▶ [EXERCISE INPUT]:
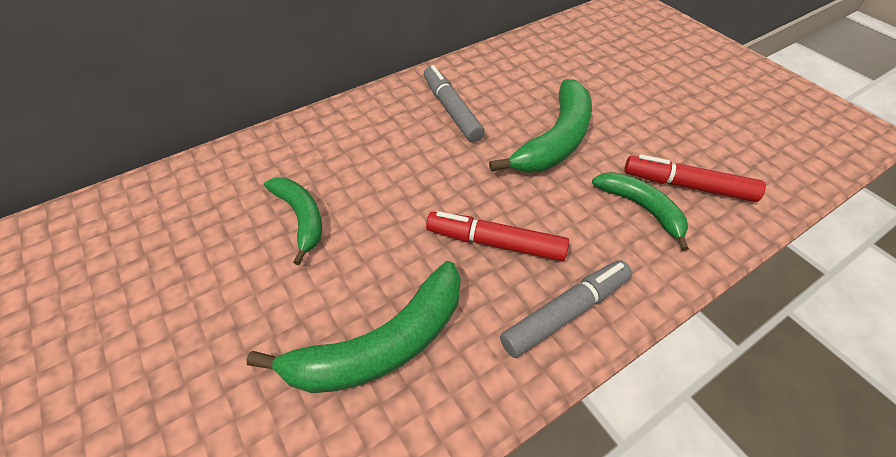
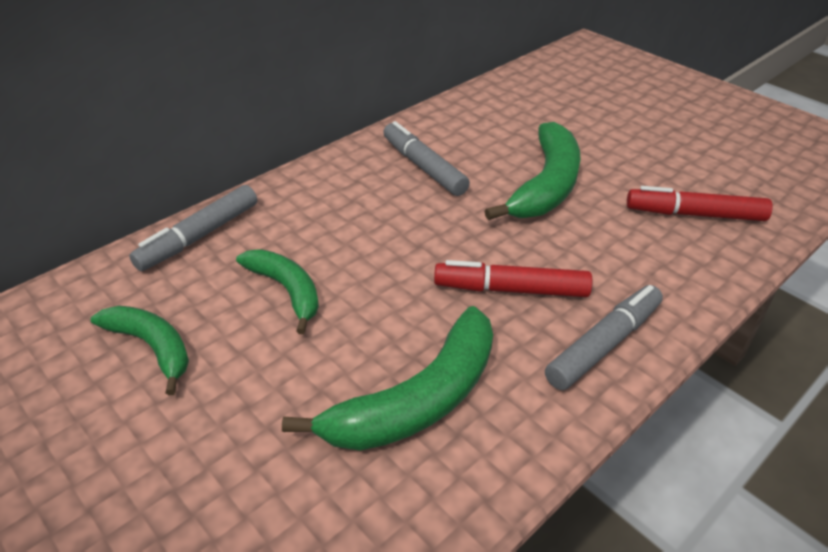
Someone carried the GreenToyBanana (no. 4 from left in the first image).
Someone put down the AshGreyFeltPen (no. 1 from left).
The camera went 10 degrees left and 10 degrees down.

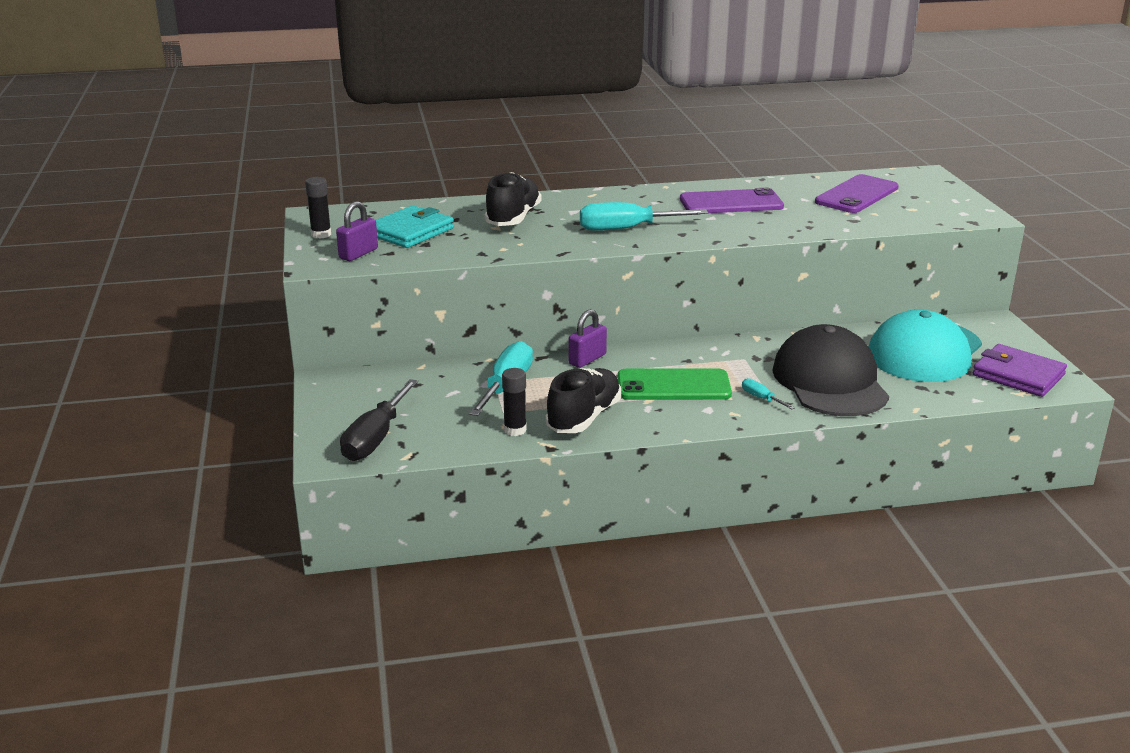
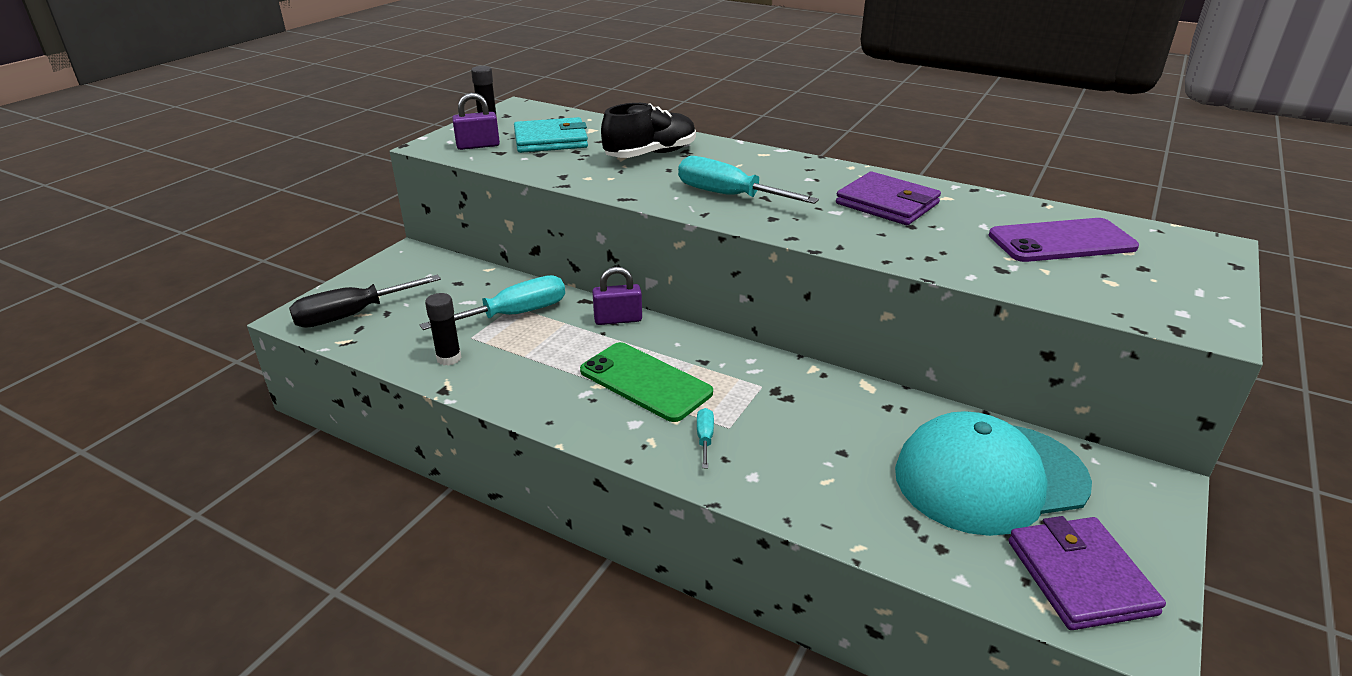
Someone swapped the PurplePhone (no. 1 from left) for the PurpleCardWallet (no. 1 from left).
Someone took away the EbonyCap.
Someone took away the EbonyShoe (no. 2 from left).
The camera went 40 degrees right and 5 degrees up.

==

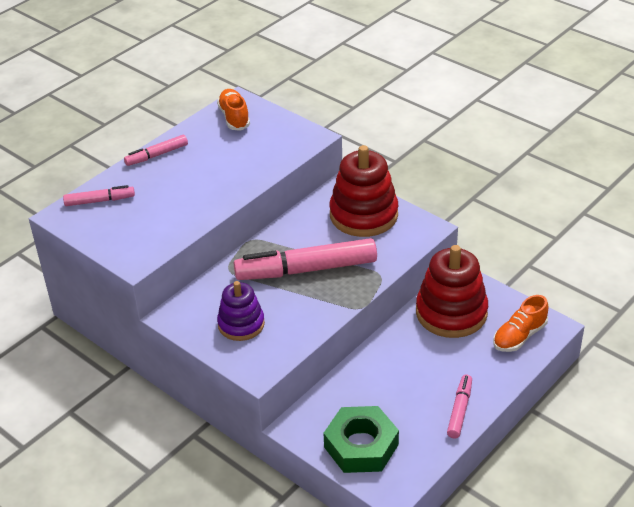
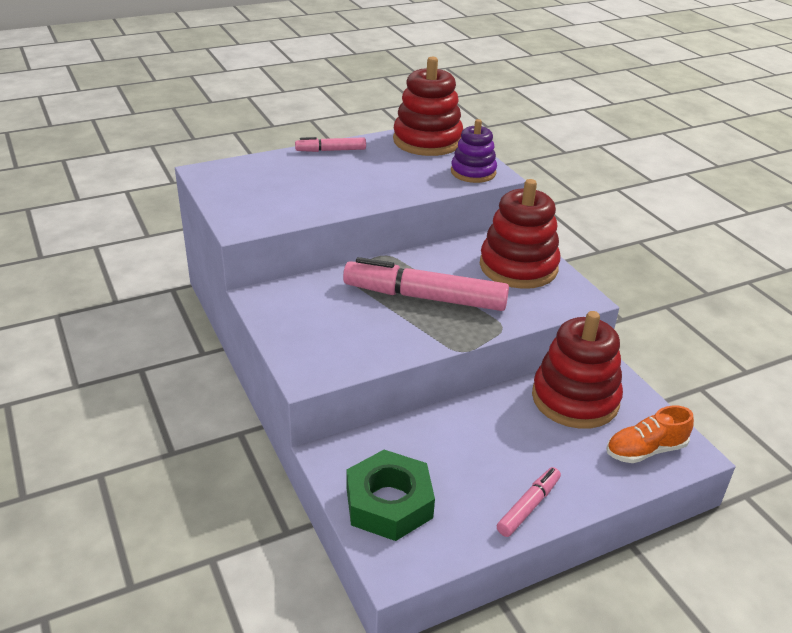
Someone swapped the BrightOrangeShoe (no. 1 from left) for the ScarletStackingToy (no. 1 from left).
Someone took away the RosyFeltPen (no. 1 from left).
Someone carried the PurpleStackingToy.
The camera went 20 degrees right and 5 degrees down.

▶ [WHAT YOU SHOULD DO]: Give back exactly the lines above starting at the line where "Someone carried the GreenToyBanana" appears and ending at the line where "Someone put down" appears, both included, with no other lines.

▶ [TASK ANSWER]:
Someone carried the GreenToyBanana (no. 4 from left in the first image).
Someone put down the AshGreyFeltPen (no. 1 from left).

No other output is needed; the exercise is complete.